[A run of records]

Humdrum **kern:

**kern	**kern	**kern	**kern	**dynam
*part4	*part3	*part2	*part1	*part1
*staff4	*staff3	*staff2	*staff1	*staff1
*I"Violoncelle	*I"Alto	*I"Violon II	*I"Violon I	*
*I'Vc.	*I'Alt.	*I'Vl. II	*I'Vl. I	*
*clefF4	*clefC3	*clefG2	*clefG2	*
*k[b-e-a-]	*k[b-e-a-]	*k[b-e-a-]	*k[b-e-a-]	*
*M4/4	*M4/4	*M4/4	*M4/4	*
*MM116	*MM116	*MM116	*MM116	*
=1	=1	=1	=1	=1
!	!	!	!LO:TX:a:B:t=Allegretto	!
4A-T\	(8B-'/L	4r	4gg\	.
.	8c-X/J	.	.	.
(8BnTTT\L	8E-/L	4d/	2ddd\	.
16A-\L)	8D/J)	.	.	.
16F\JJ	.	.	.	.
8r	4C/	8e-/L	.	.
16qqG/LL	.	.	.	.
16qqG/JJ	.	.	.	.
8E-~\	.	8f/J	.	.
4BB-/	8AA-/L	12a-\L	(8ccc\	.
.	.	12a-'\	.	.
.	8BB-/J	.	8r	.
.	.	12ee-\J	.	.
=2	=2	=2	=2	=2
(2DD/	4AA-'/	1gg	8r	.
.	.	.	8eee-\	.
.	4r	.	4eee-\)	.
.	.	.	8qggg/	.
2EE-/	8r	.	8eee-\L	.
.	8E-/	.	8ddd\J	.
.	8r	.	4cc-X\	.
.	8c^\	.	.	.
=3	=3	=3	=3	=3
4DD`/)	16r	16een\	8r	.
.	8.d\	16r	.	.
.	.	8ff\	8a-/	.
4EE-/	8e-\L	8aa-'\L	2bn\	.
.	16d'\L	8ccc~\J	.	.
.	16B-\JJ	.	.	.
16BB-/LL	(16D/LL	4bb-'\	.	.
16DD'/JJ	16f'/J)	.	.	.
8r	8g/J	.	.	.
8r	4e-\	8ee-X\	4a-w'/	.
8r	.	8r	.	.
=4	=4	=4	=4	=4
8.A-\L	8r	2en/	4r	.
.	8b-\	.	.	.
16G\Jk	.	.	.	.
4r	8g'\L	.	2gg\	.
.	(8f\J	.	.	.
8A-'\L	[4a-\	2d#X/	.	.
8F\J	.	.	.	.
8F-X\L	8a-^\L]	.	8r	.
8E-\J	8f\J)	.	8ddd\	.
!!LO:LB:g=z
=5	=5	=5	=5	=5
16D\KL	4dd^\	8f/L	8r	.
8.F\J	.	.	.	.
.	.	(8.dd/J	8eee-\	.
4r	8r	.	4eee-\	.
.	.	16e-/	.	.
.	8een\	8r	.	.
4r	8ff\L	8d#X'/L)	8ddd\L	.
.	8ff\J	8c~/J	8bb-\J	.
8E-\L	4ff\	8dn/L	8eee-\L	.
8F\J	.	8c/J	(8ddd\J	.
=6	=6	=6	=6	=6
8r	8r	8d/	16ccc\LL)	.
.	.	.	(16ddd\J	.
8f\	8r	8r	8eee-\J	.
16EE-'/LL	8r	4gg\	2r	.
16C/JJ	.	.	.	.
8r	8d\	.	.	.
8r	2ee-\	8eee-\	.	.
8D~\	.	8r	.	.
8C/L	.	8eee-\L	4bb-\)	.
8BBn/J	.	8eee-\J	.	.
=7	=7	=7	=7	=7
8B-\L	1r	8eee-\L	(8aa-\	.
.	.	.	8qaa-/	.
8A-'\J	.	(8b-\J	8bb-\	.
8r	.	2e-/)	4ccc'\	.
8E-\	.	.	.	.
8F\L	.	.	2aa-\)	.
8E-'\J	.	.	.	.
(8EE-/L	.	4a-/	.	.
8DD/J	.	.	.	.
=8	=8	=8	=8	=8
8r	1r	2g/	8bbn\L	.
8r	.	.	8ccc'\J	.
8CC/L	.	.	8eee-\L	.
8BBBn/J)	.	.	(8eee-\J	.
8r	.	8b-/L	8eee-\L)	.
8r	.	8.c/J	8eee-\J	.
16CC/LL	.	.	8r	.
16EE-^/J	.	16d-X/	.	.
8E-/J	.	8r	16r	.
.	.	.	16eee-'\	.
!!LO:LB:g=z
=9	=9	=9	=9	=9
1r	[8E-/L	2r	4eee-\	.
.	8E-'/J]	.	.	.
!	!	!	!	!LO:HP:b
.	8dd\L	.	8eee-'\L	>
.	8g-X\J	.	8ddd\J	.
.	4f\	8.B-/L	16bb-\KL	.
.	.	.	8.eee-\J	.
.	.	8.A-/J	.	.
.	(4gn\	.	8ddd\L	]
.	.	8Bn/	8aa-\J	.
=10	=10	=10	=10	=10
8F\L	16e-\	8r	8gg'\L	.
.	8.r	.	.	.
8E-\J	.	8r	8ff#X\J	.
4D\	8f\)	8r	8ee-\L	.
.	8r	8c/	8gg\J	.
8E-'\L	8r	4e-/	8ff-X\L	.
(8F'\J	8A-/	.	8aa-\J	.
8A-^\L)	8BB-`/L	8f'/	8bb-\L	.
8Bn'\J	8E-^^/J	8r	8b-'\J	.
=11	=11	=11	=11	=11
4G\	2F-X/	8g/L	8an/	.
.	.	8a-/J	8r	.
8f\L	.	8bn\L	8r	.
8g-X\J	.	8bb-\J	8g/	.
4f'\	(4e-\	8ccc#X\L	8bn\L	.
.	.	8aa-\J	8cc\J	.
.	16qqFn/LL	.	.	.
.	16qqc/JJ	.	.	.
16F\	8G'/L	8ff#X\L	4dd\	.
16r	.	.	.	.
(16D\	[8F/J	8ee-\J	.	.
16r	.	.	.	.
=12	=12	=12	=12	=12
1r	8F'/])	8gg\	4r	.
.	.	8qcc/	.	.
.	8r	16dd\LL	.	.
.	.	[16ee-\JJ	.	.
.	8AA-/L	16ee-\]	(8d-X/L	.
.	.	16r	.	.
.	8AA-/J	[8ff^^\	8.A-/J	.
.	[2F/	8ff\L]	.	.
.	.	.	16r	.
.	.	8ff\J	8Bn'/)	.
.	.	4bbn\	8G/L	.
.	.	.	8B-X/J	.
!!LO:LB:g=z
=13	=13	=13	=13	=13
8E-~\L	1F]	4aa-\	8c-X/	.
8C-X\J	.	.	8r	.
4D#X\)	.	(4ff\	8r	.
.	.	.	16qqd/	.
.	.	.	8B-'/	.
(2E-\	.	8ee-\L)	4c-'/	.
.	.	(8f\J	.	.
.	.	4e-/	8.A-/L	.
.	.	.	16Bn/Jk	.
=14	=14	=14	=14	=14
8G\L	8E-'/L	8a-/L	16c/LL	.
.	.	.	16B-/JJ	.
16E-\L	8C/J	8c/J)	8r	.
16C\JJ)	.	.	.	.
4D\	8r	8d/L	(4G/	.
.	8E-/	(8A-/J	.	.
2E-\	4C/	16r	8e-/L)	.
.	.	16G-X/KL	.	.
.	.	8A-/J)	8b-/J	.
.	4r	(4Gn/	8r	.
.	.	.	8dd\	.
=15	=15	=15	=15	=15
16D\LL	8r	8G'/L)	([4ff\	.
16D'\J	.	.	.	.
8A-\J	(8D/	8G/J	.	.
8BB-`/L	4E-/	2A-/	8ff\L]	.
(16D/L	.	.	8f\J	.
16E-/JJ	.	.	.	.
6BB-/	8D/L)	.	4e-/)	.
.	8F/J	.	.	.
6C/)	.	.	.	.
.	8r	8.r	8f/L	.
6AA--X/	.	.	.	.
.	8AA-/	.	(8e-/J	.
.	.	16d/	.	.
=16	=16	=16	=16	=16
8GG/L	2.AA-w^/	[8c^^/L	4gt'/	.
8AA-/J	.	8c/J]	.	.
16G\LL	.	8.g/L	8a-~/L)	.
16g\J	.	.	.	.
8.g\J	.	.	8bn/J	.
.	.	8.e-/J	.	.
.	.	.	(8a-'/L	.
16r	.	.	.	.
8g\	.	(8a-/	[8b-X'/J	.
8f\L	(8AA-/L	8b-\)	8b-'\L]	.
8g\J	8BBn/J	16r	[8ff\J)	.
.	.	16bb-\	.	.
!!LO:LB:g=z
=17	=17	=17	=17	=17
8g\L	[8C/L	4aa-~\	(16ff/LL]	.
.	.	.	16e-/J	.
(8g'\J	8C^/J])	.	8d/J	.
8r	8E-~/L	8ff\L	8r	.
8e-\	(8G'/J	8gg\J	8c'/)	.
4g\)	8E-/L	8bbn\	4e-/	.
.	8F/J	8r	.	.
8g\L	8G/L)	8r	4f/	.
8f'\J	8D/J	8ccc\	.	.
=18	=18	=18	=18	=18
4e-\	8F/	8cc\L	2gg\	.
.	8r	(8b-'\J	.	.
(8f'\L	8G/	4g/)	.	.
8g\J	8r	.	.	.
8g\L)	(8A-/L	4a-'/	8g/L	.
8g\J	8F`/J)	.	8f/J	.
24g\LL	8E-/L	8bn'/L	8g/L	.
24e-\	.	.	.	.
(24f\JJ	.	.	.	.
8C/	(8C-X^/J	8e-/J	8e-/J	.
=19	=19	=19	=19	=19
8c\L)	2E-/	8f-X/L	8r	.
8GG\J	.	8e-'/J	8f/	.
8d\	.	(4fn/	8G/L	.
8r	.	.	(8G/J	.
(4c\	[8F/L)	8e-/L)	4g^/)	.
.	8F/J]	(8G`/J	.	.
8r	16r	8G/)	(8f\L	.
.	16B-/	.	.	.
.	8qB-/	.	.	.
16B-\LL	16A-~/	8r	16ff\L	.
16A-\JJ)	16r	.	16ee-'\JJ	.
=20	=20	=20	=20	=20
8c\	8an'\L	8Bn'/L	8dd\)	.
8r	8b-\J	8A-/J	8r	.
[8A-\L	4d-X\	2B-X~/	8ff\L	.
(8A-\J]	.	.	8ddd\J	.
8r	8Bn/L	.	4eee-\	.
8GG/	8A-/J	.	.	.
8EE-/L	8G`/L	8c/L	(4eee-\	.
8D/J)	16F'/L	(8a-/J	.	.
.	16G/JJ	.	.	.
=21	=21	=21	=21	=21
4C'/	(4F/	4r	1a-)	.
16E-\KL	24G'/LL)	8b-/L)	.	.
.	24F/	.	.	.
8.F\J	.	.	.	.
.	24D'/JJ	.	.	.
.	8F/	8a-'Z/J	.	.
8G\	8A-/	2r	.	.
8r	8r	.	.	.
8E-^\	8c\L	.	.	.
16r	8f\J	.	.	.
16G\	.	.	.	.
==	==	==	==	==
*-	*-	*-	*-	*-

▶ Exercise requirements:
Please list every line of the data above that contains the string "kern".

▶ The response:
Humdrum **kern:
**kern	**kern	**kern	**kern	**dynam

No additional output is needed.